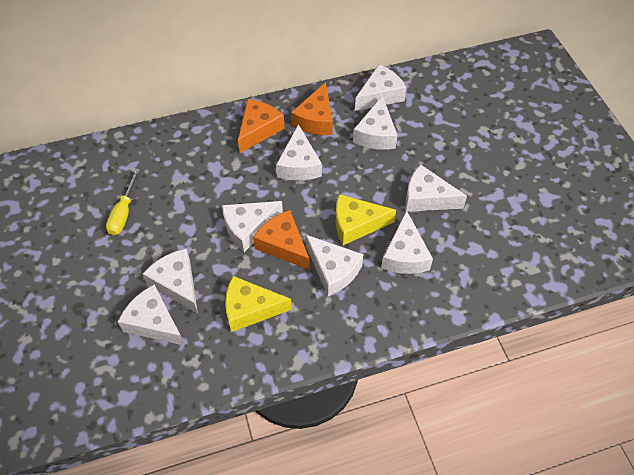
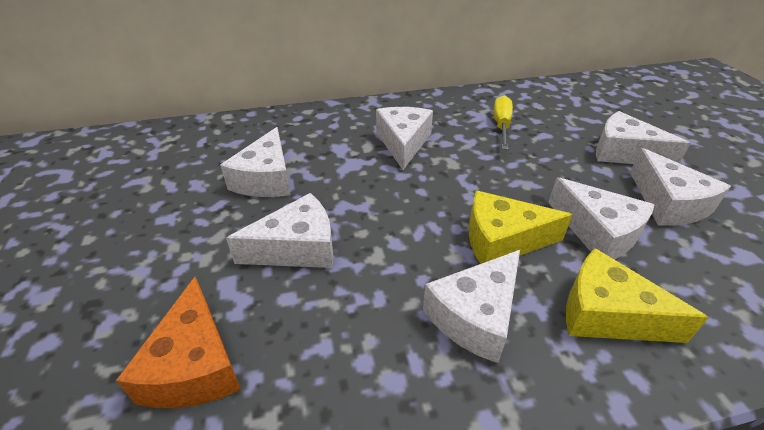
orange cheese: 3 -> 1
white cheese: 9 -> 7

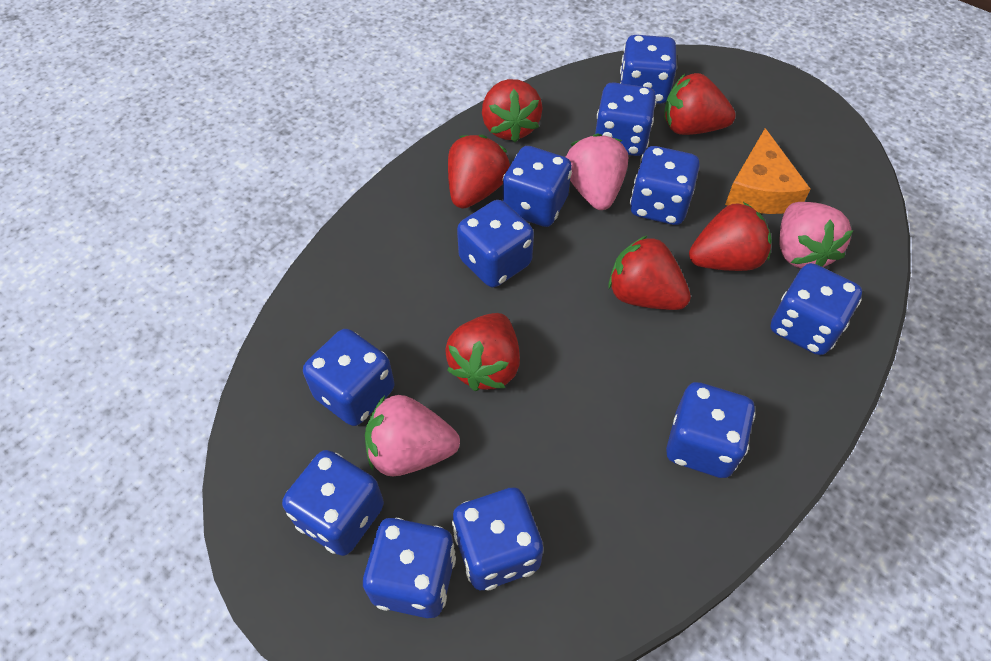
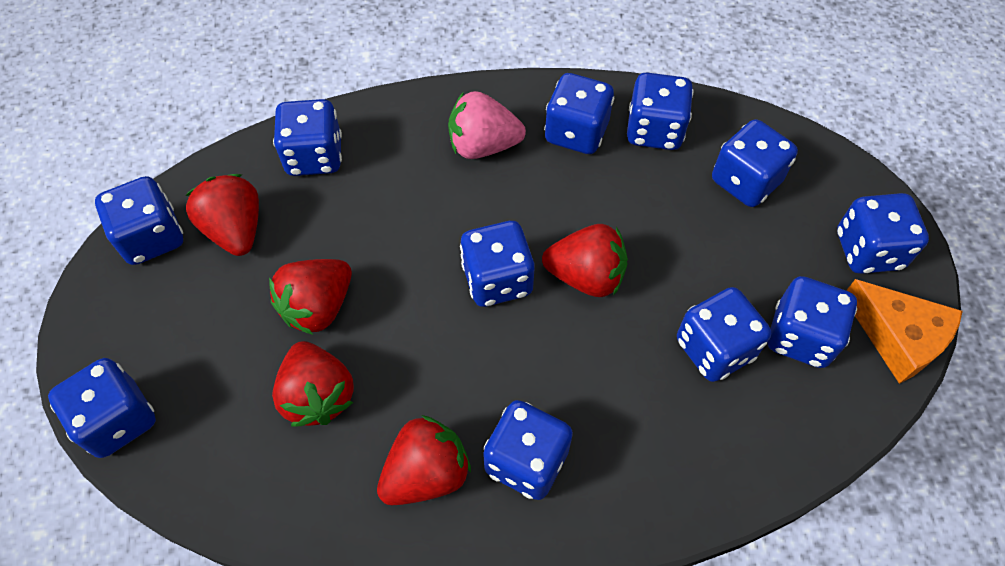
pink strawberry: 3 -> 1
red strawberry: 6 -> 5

EXERCISE OBJECTIVE =
Reproduce each line from the data that has "strawberry" in it.

SOLUTION TO THIS TASK =
pink strawberry: 3 -> 1
red strawberry: 6 -> 5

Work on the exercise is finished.